** begin Dataset entries **

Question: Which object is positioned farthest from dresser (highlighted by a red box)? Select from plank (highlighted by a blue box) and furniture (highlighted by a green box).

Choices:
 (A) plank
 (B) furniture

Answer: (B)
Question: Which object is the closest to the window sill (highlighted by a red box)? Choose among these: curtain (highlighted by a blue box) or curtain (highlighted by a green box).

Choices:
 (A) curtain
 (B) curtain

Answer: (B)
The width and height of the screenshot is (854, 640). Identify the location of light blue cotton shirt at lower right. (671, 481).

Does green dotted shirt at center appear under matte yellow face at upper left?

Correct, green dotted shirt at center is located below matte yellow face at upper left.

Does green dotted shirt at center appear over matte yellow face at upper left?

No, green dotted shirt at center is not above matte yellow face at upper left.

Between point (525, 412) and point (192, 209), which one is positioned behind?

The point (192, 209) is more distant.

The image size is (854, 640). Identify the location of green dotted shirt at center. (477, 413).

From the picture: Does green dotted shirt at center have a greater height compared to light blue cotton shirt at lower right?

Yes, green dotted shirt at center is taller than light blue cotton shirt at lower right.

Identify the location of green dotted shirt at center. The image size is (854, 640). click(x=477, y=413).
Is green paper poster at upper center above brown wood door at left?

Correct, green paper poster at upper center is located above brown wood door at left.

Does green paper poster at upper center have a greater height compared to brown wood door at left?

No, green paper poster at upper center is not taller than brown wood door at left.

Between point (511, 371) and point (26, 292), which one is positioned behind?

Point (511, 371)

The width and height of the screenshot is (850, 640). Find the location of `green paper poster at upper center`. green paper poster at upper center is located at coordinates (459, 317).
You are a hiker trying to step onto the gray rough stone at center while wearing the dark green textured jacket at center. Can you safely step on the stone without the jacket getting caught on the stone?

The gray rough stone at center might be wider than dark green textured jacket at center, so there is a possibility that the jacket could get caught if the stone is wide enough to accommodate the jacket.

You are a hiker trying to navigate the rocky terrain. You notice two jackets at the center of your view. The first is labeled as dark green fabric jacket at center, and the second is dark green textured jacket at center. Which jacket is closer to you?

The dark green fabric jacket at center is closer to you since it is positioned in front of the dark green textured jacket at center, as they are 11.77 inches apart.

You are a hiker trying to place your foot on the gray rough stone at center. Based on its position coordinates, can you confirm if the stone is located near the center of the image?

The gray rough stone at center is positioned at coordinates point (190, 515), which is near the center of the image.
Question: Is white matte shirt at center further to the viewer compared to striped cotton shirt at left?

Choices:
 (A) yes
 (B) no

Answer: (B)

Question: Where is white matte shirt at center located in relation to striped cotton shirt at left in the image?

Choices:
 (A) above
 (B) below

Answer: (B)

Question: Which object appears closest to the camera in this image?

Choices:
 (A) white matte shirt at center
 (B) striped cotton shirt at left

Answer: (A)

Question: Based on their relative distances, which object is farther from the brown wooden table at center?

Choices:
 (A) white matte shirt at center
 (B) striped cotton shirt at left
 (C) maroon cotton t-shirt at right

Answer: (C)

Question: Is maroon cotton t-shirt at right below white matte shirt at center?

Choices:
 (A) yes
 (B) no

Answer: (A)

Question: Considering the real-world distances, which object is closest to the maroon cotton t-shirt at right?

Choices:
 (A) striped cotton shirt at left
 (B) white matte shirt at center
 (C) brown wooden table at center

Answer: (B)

** end Dataset entries **

▶ [Required work]: Print the records above word for word, keeping every line as it is.

▶ [Solution for this task]:
Question: Which object is positioned farthest from dresser (highlighted by a red box)? Select from plank (highlighted by a blue box) and furniture (highlighted by a green box).

Choices:
 (A) plank
 (B) furniture

Answer: (B)
Question: Which object is the closest to the window sill (highlighted by a red box)? Choose among these: curtain (highlighted by a blue box) or curtain (highlighted by a green box).

Choices:
 (A) curtain
 (B) curtain

Answer: (B)
The width and height of the screenshot is (854, 640). Identify the location of light blue cotton shirt at lower right. (671, 481).

Does green dotted shirt at center appear under matte yellow face at upper left?

Correct, green dotted shirt at center is located below matte yellow face at upper left.

Does green dotted shirt at center appear over matte yellow face at upper left?

No, green dotted shirt at center is not above matte yellow face at upper left.

Between point (525, 412) and point (192, 209), which one is positioned behind?

The point (192, 209) is more distant.

The image size is (854, 640). Identify the location of green dotted shirt at center. (477, 413).

From the picture: Does green dotted shirt at center have a greater height compared to light blue cotton shirt at lower right?

Yes, green dotted shirt at center is taller than light blue cotton shirt at lower right.

Identify the location of green dotted shirt at center. The image size is (854, 640). click(x=477, y=413).
Is green paper poster at upper center above brown wood door at left?

Correct, green paper poster at upper center is located above brown wood door at left.

Does green paper poster at upper center have a greater height compared to brown wood door at left?

No, green paper poster at upper center is not taller than brown wood door at left.

Between point (511, 371) and point (26, 292), which one is positioned behind?

Point (511, 371)

The width and height of the screenshot is (850, 640). Find the location of `green paper poster at upper center`. green paper poster at upper center is located at coordinates (459, 317).
You are a hiker trying to step onto the gray rough stone at center while wearing the dark green textured jacket at center. Can you safely step on the stone without the jacket getting caught on the stone?

The gray rough stone at center might be wider than dark green textured jacket at center, so there is a possibility that the jacket could get caught if the stone is wide enough to accommodate the jacket.

You are a hiker trying to navigate the rocky terrain. You notice two jackets at the center of your view. The first is labeled as dark green fabric jacket at center, and the second is dark green textured jacket at center. Which jacket is closer to you?

The dark green fabric jacket at center is closer to you since it is positioned in front of the dark green textured jacket at center, as they are 11.77 inches apart.

You are a hiker trying to place your foot on the gray rough stone at center. Based on its position coordinates, can you confirm if the stone is located near the center of the image?

The gray rough stone at center is positioned at coordinates point (190, 515), which is near the center of the image.
Question: Is white matte shirt at center further to the viewer compared to striped cotton shirt at left?

Choices:
 (A) yes
 (B) no

Answer: (B)

Question: Where is white matte shirt at center located in relation to striped cotton shirt at left in the image?

Choices:
 (A) above
 (B) below

Answer: (B)

Question: Which object appears closest to the camera in this image?

Choices:
 (A) white matte shirt at center
 (B) striped cotton shirt at left

Answer: (A)

Question: Based on their relative distances, which object is farther from the brown wooden table at center?

Choices:
 (A) white matte shirt at center
 (B) striped cotton shirt at left
 (C) maroon cotton t-shirt at right

Answer: (C)

Question: Is maroon cotton t-shirt at right below white matte shirt at center?

Choices:
 (A) yes
 (B) no

Answer: (A)

Question: Considering the real-world distances, which object is closest to the maroon cotton t-shirt at right?

Choices:
 (A) striped cotton shirt at left
 (B) white matte shirt at center
 (C) brown wooden table at center

Answer: (B)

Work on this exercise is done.